Wherever a line in the data below holds "none", copy that line.

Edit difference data
···

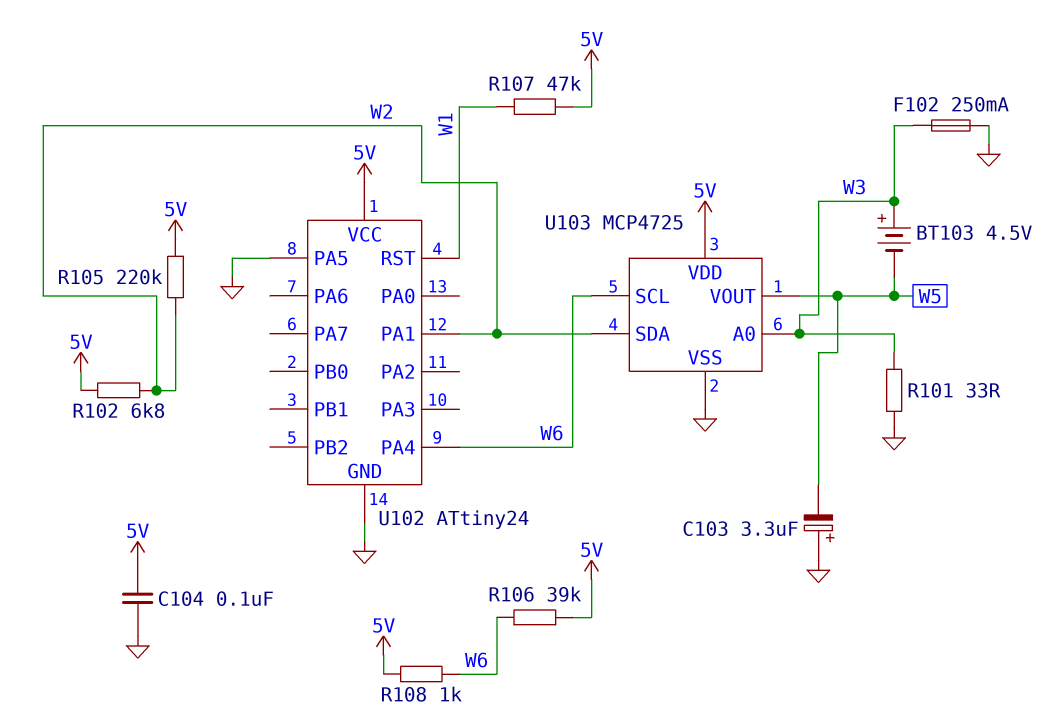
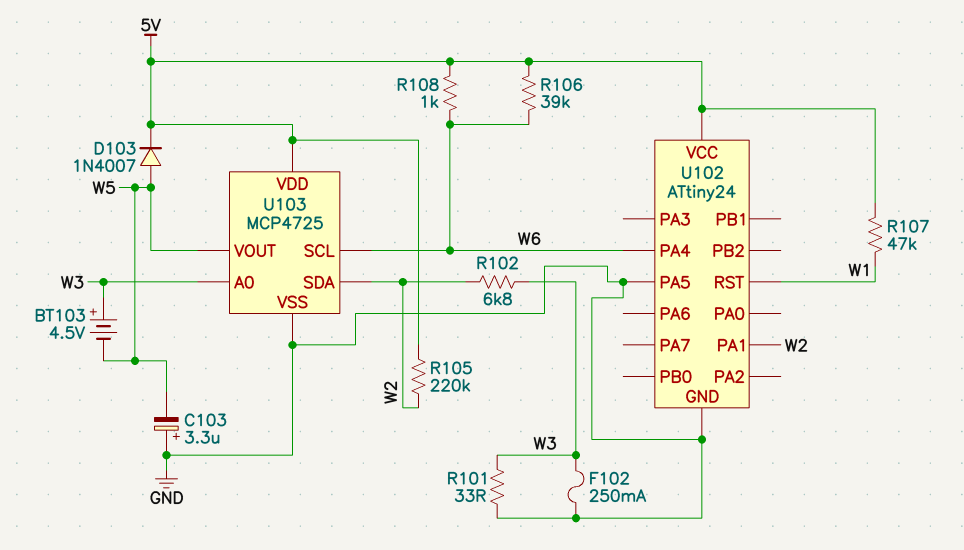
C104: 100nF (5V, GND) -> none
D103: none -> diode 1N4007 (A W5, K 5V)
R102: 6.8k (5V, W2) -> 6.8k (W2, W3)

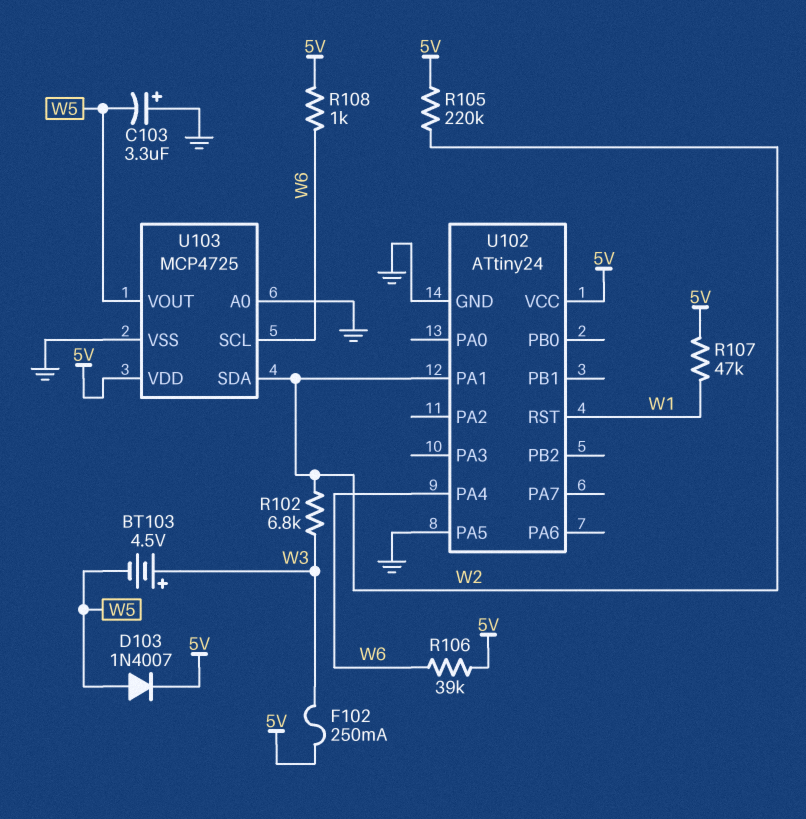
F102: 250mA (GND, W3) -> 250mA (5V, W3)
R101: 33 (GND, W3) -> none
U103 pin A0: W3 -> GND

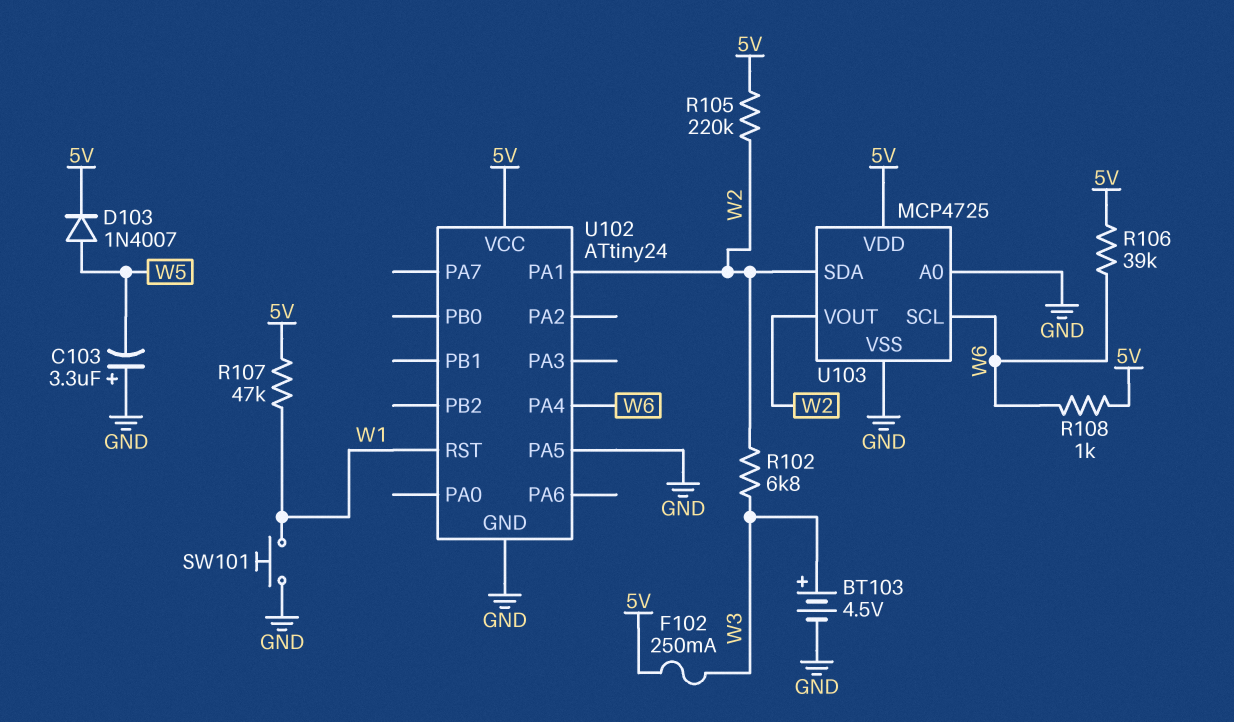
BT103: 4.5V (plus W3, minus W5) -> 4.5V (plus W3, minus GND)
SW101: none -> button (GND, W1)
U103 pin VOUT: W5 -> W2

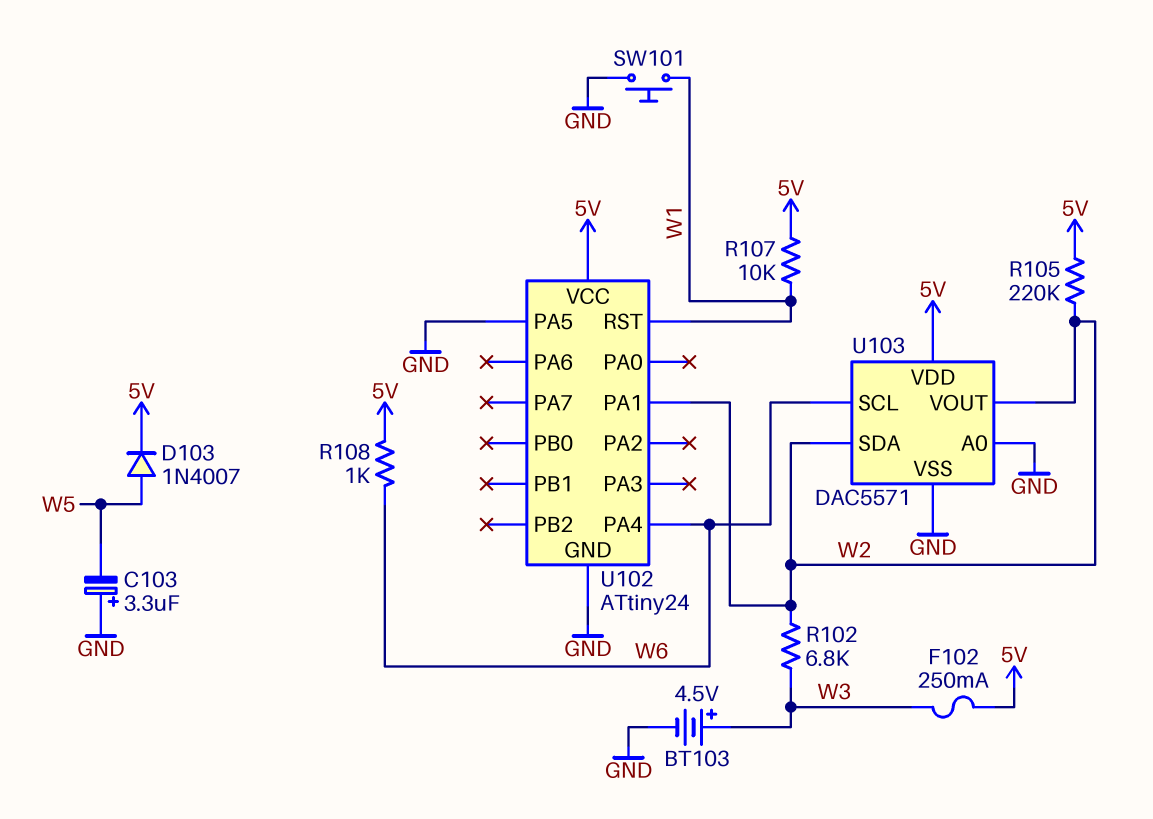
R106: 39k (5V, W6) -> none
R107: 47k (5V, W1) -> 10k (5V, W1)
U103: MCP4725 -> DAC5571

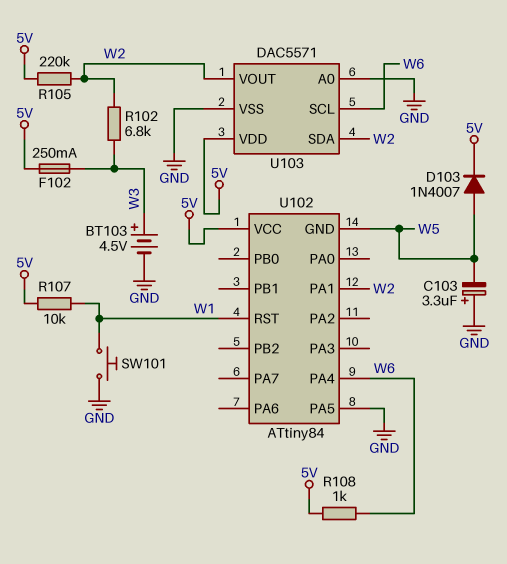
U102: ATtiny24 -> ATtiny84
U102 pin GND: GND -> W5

···

Solution to the exercise:
C104: 100nF (5V, GND) -> none
D103: none -> diode 1N4007 (A W5, K 5V)
R101: 33 (GND, W3) -> none
SW101: none -> button (GND, W1)
R106: 39k (5V, W6) -> none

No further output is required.